_Exercise_. Give the data again exactly as written, skipping any pictures.

_Material provided_.

◇ ◇ ◇

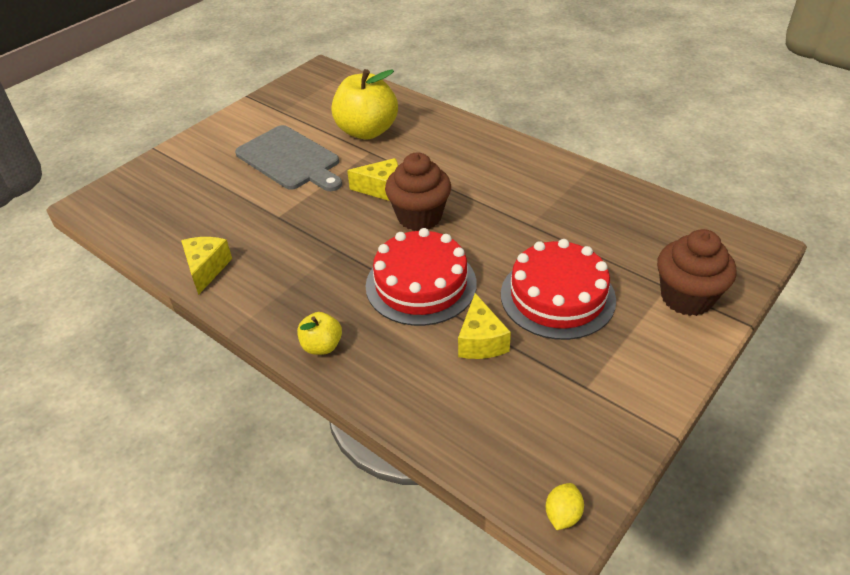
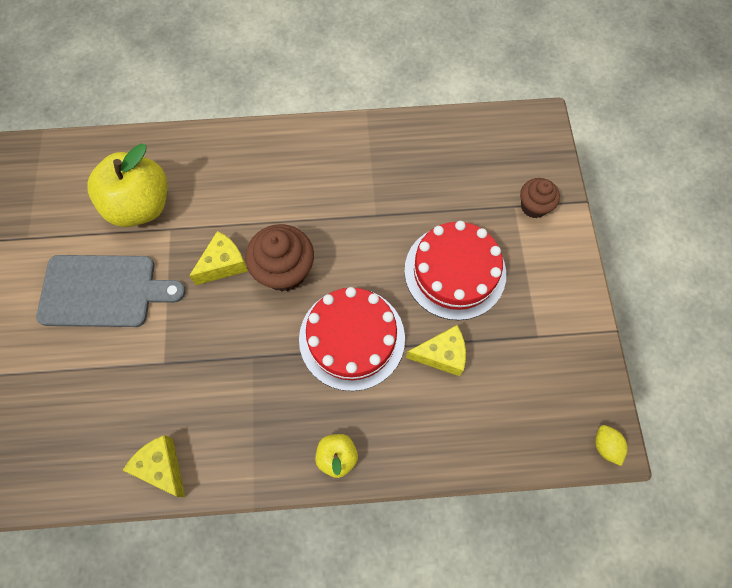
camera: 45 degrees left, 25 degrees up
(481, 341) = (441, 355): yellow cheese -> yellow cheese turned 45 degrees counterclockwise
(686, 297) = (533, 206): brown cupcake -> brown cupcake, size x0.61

◇ ◇ ◇

_Reply to the exercise_.
camera: 45 degrees left, 25 degrees up
(481, 341) = (441, 355): yellow cheese -> yellow cheese turned 45 degrees counterclockwise
(686, 297) = (533, 206): brown cupcake -> brown cupcake, size x0.61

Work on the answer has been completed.